- [Exercise input]:
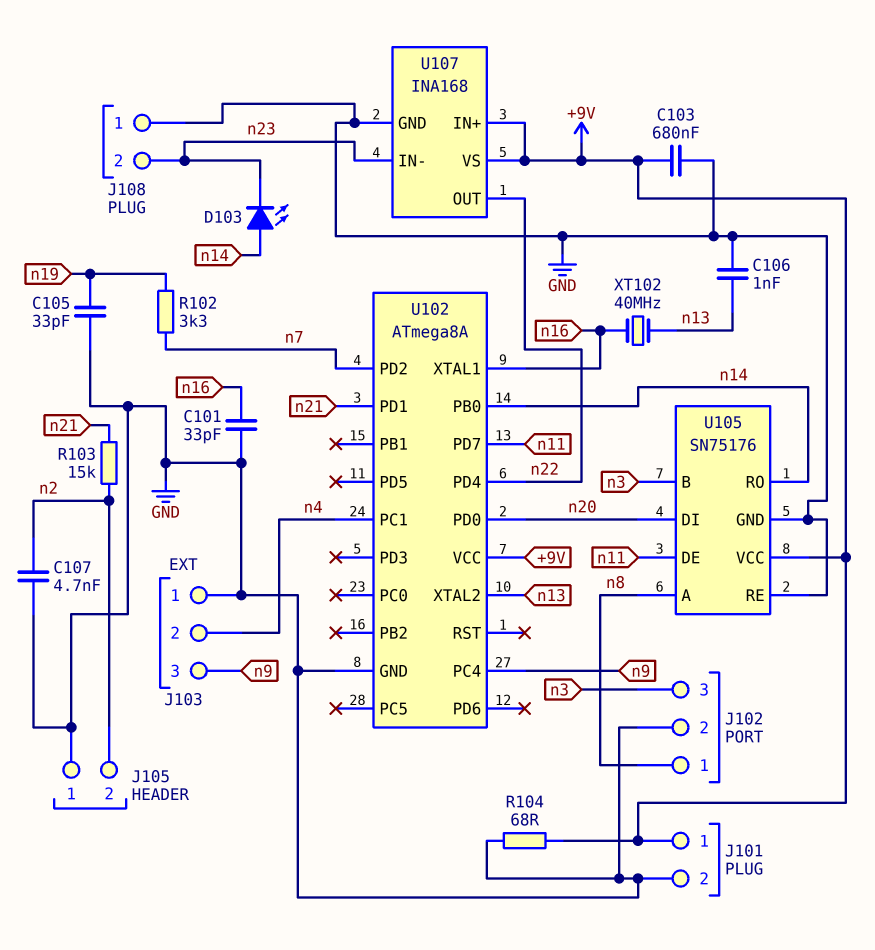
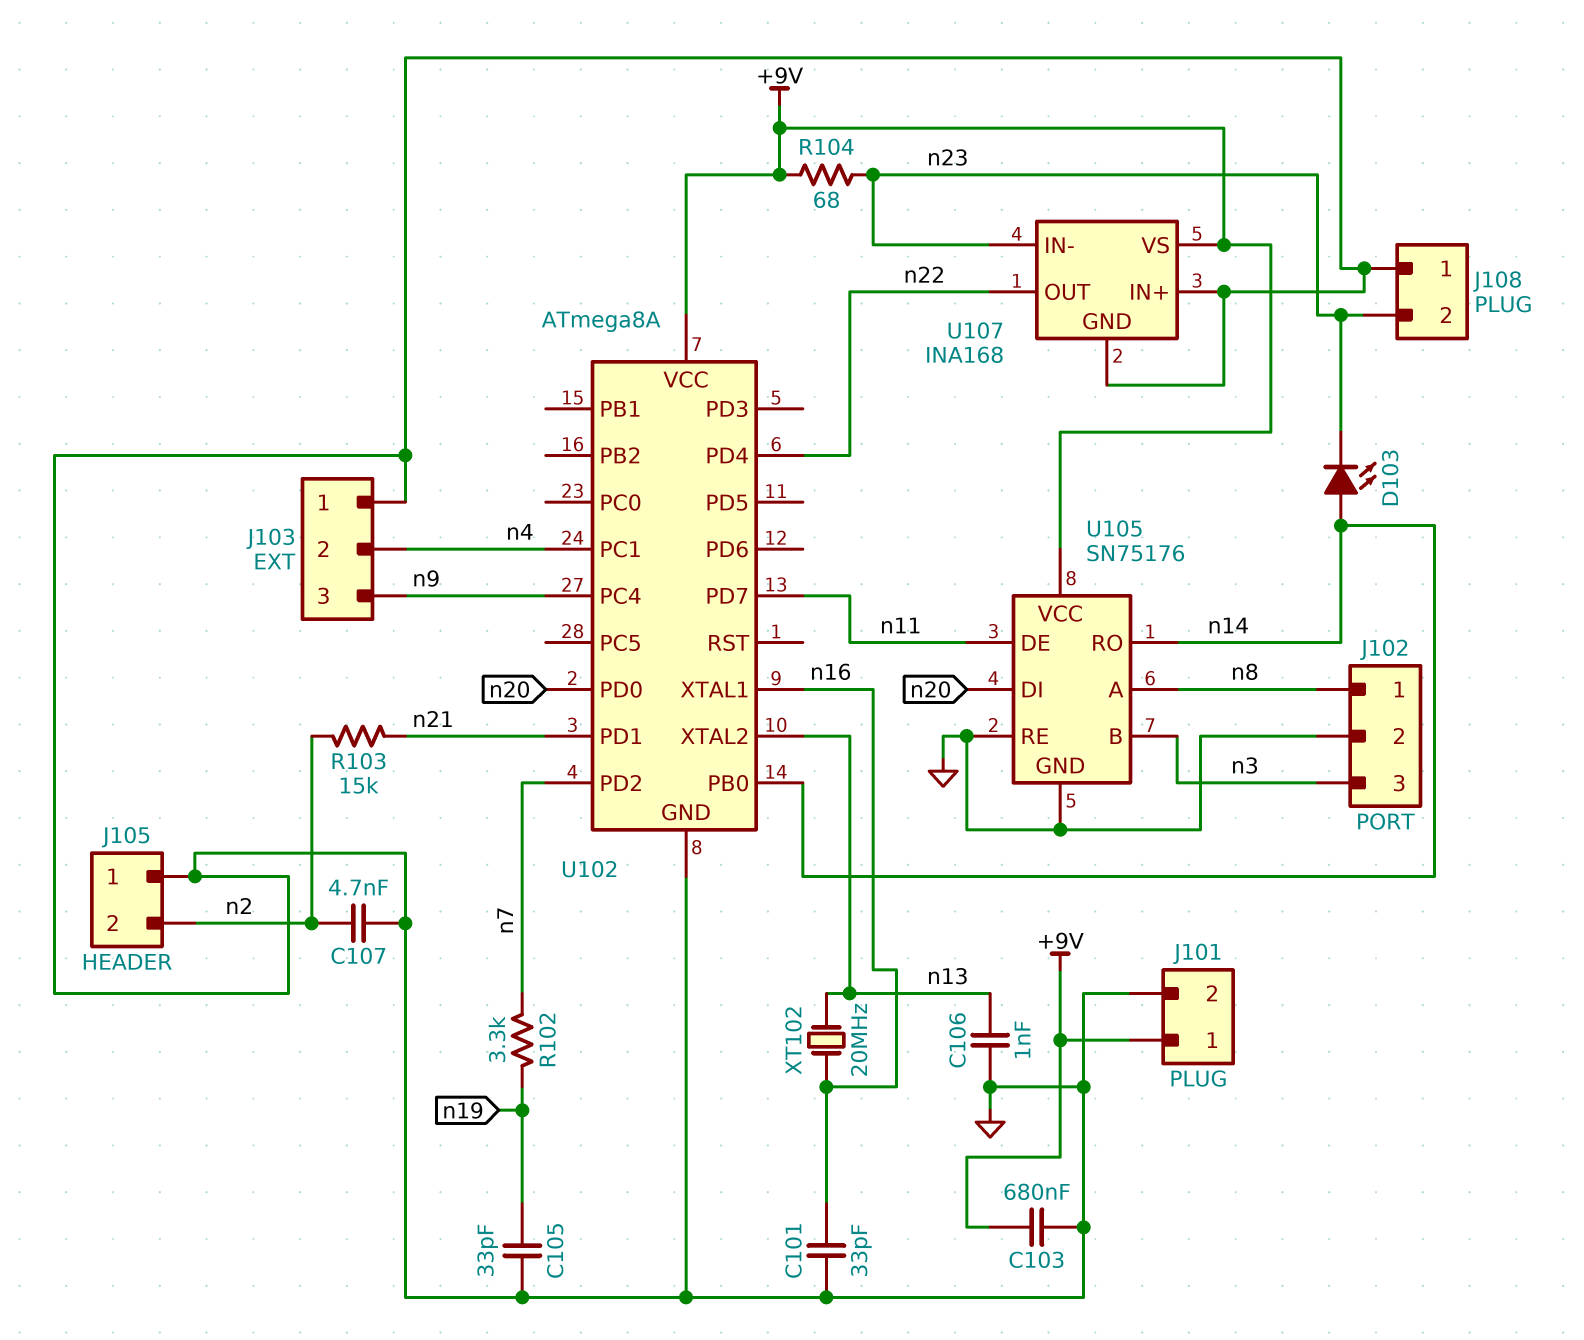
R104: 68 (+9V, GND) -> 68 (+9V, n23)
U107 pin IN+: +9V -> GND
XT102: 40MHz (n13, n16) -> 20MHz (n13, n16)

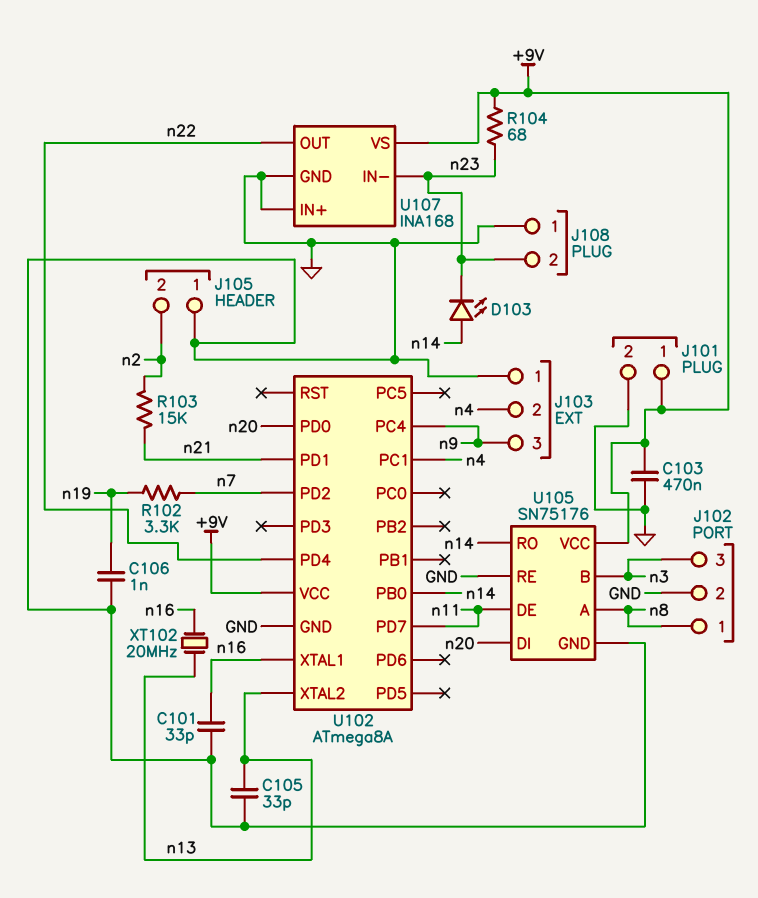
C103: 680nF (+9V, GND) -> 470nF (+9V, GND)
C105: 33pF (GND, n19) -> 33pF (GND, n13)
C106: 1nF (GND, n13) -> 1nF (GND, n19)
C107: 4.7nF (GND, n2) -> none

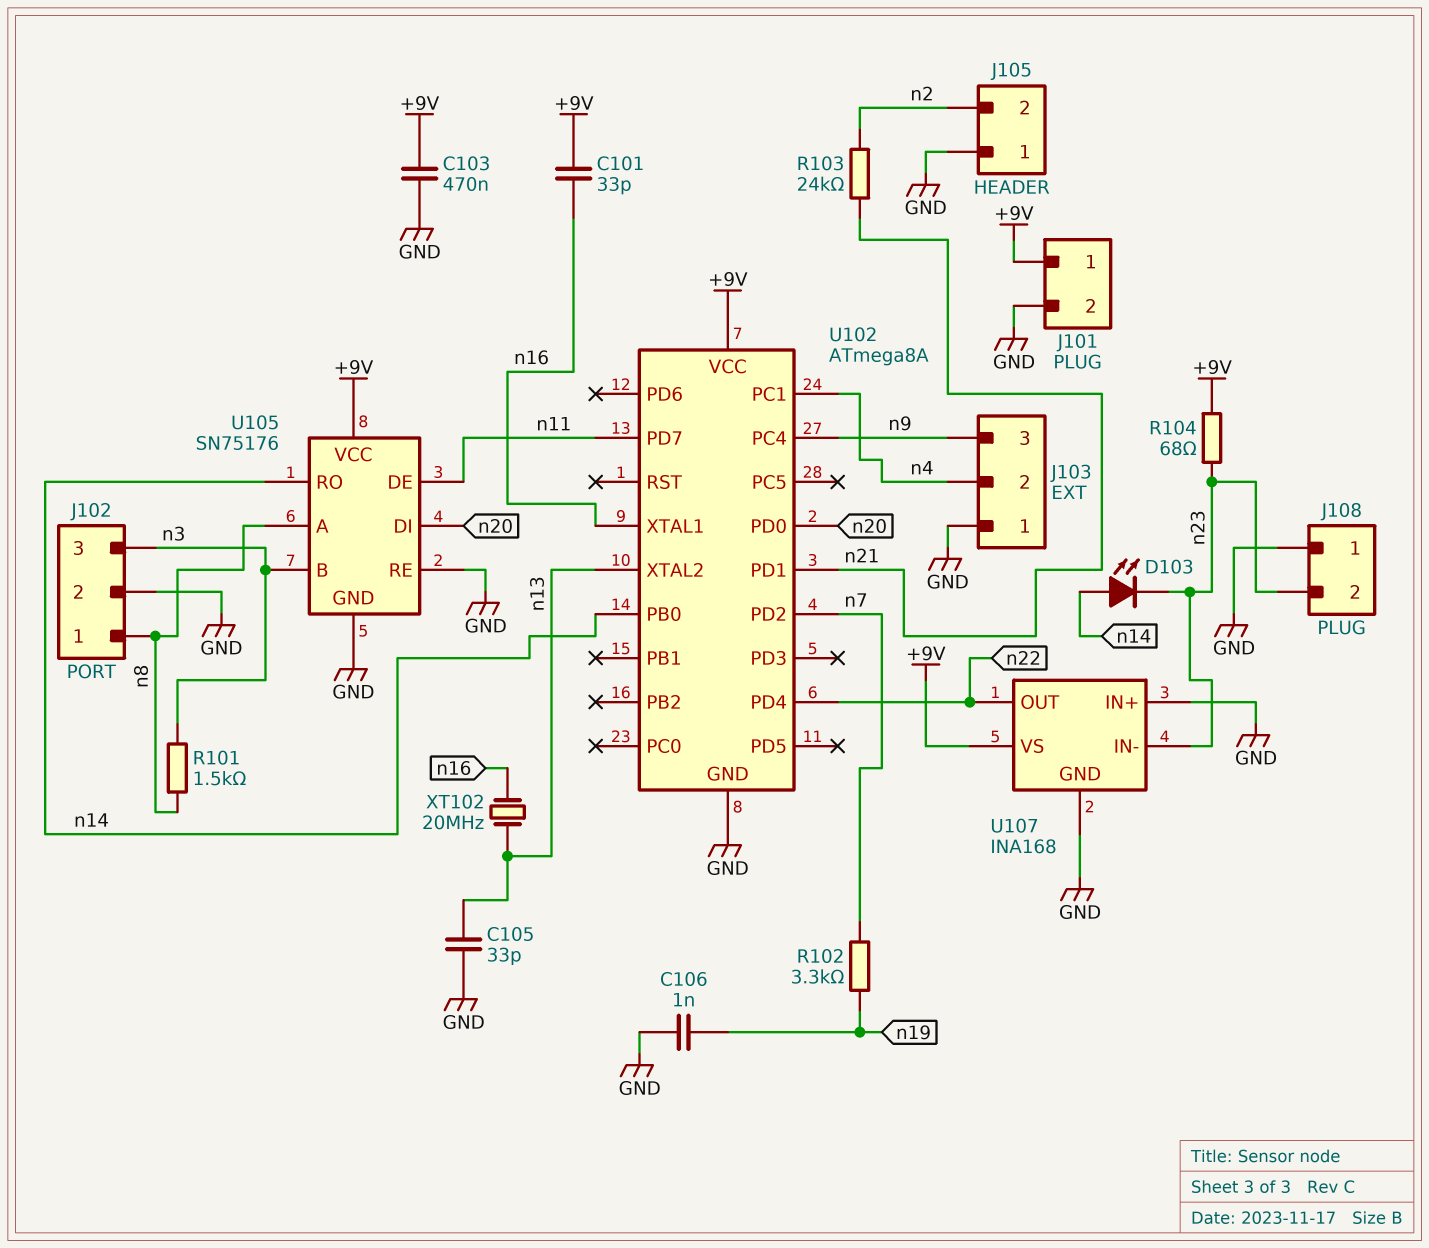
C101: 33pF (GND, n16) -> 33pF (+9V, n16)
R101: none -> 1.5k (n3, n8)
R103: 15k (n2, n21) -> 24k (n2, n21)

- [Problem requirements]:
Reproduce each line of the entries in which the word "none" is found.

- [Problem solution]:
C107: 4.7nF (GND, n2) -> none
R101: none -> 1.5k (n3, n8)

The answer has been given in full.